Repeat the following lines exactly and nothing else: the line containing "green brick B3:E3" and each line after it through the end of the listing.

Top of Available data

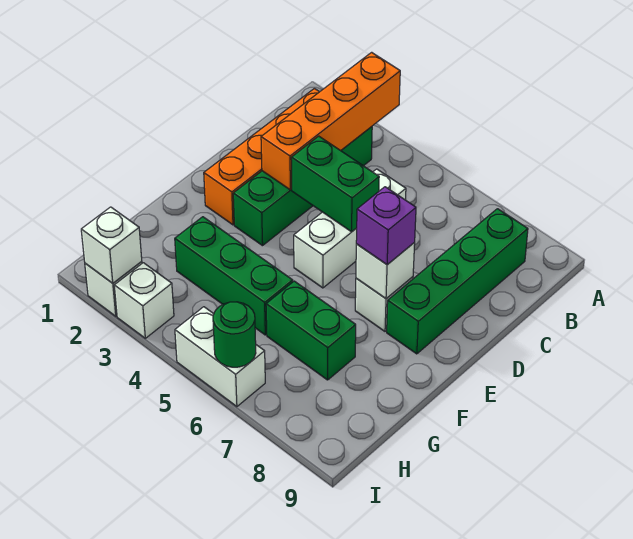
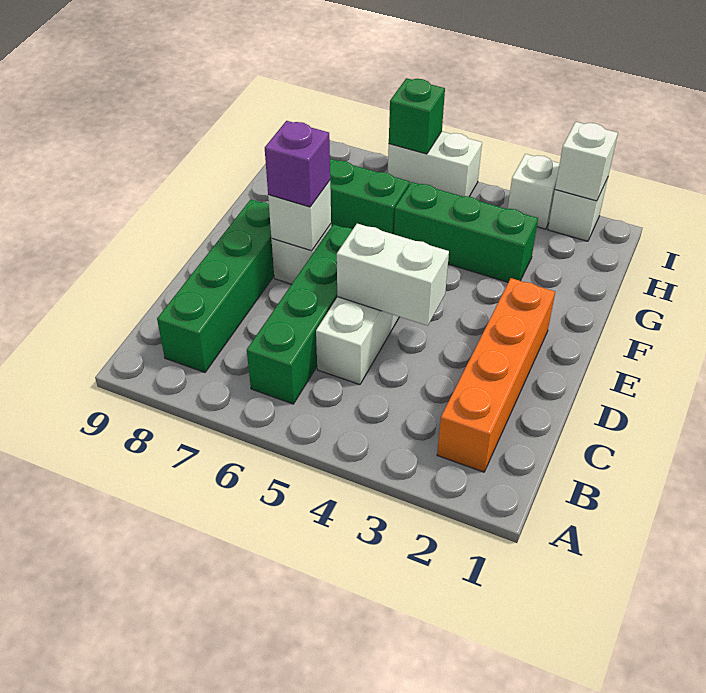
orange brick A3:D3 level 2 -> none
green brick B3:E3 level 1 -> green brick B6:E6 level 1
green brick D4:D5 level 2 -> white brick D4:D5 level 2
green round brick I6 level 2 -> green brick I6 level 2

Bottom of Available data

▸ **Exercise solution**
green brick B3:E3 level 1 -> green brick B6:E6 level 1
green brick D4:D5 level 2 -> white brick D4:D5 level 2
green round brick I6 level 2 -> green brick I6 level 2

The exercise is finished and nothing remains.